* _Revision tracking records_:
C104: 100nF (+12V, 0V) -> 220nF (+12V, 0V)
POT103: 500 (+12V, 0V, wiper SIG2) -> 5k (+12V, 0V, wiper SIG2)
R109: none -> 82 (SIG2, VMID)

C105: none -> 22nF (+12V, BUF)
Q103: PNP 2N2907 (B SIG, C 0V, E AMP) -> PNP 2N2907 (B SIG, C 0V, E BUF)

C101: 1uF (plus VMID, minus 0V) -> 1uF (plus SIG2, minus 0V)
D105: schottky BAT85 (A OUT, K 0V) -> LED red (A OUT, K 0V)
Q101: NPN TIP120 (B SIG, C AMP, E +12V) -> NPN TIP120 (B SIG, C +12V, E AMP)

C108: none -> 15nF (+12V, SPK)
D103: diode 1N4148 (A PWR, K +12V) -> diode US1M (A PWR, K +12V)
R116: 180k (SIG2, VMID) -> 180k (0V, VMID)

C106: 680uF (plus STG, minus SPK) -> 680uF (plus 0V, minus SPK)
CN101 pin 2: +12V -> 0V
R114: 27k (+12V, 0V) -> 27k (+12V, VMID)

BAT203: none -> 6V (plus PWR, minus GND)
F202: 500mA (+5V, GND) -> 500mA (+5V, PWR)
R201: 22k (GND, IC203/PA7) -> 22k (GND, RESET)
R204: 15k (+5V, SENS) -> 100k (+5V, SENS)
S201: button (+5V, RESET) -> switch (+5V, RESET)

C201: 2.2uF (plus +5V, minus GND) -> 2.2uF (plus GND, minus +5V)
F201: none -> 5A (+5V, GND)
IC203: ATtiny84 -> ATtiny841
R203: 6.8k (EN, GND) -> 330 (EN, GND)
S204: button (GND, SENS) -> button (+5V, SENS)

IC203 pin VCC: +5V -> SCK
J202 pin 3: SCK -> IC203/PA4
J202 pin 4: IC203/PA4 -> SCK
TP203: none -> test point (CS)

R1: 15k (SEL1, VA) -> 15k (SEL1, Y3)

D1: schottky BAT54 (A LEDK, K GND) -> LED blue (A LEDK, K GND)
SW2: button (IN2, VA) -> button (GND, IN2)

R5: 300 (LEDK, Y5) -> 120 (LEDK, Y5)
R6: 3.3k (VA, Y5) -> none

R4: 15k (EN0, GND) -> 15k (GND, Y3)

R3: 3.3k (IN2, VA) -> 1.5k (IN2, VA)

* _Exercise aim_: Starting at the line that contains "D1: schottky BAT54", retype every line through the end of the records exactly, and nothing else.

* _Result of this exercise_:
D1: schottky BAT54 (A LEDK, K GND) -> LED blue (A LEDK, K GND)
SW2: button (IN2, VA) -> button (GND, IN2)

R5: 300 (LEDK, Y5) -> 120 (LEDK, Y5)
R6: 3.3k (VA, Y5) -> none

R4: 15k (EN0, GND) -> 15k (GND, Y3)

R3: 3.3k (IN2, VA) -> 1.5k (IN2, VA)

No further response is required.